(Assignment)
For the records that follow, restate each one word for word and leave the images behind.

(Data supplied)
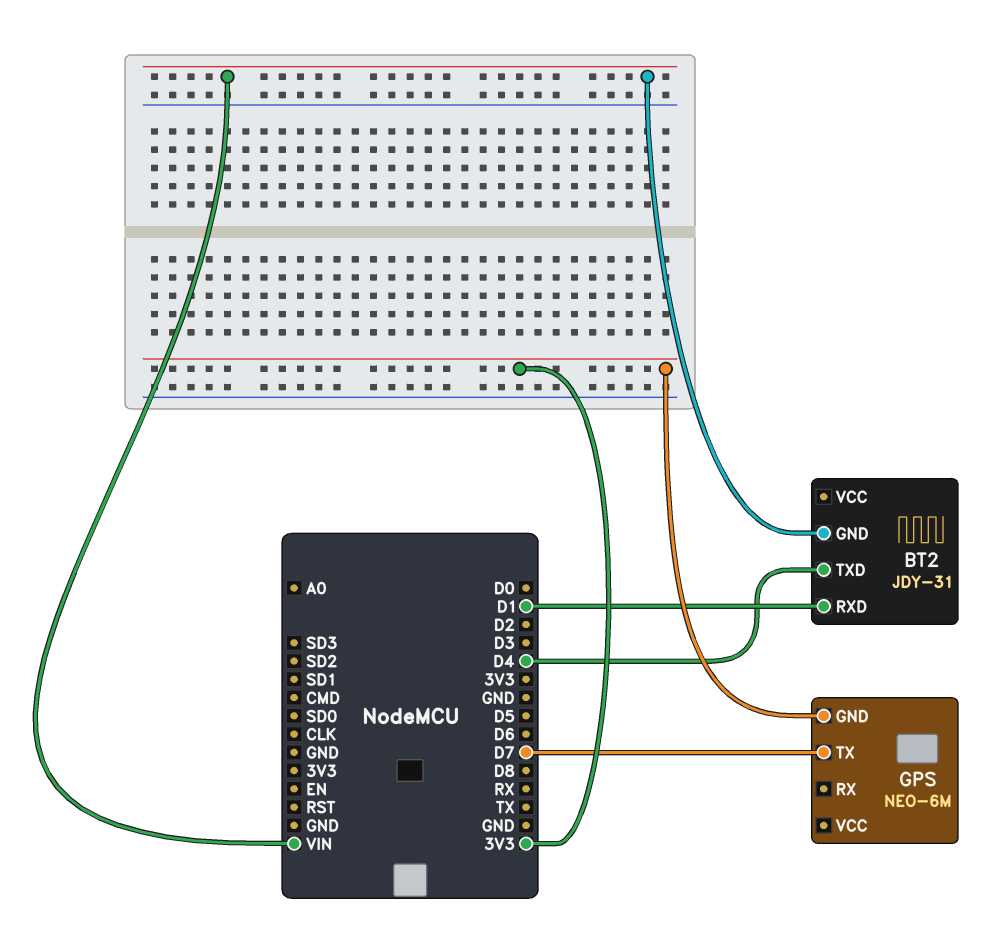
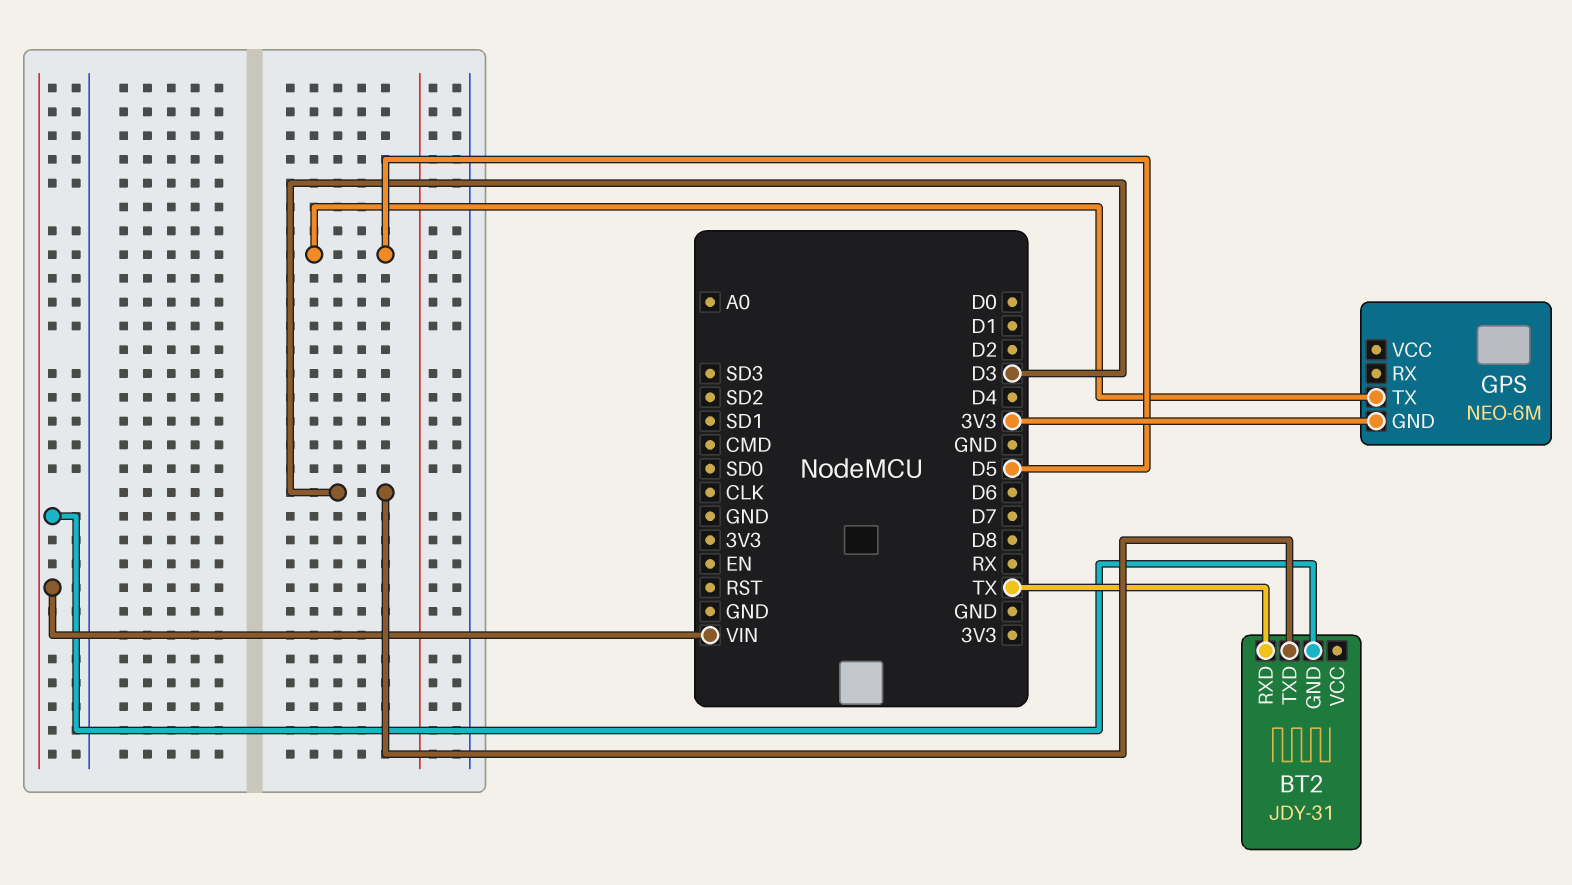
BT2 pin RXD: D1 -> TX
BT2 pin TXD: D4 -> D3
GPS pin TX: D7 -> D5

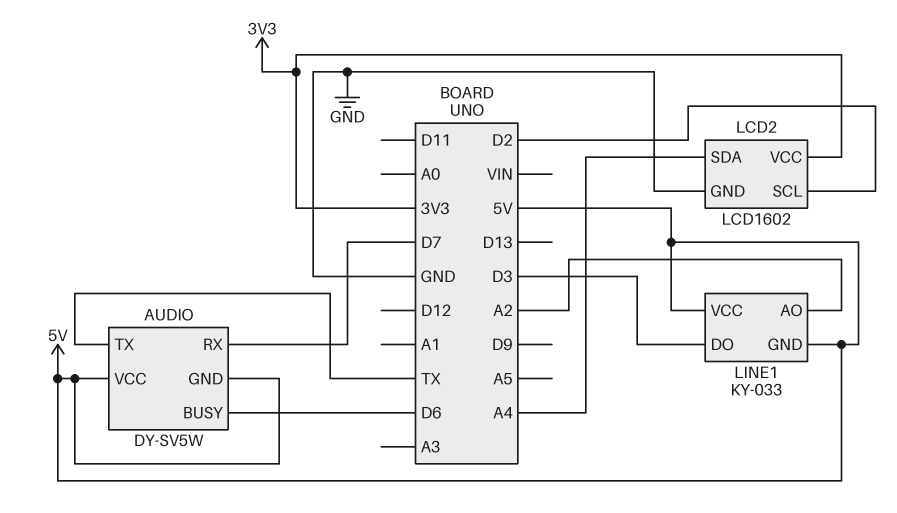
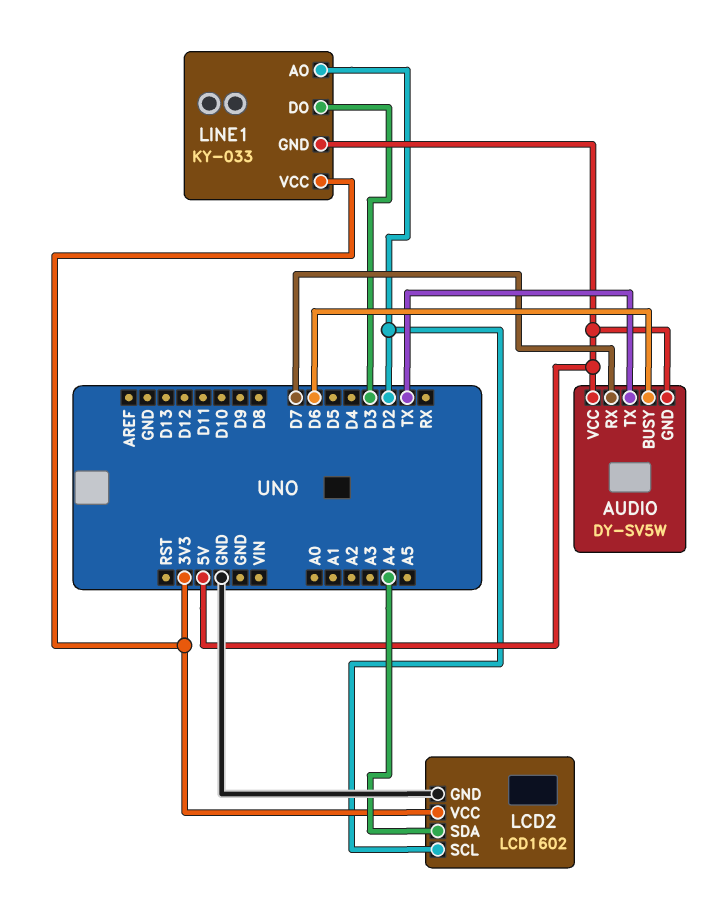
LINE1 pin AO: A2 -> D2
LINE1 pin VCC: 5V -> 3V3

(Written response)
BT2 pin RXD: D1 -> TX
BT2 pin TXD: D4 -> D3
GPS pin TX: D7 -> D5

LINE1 pin AO: A2 -> D2
LINE1 pin VCC: 5V -> 3V3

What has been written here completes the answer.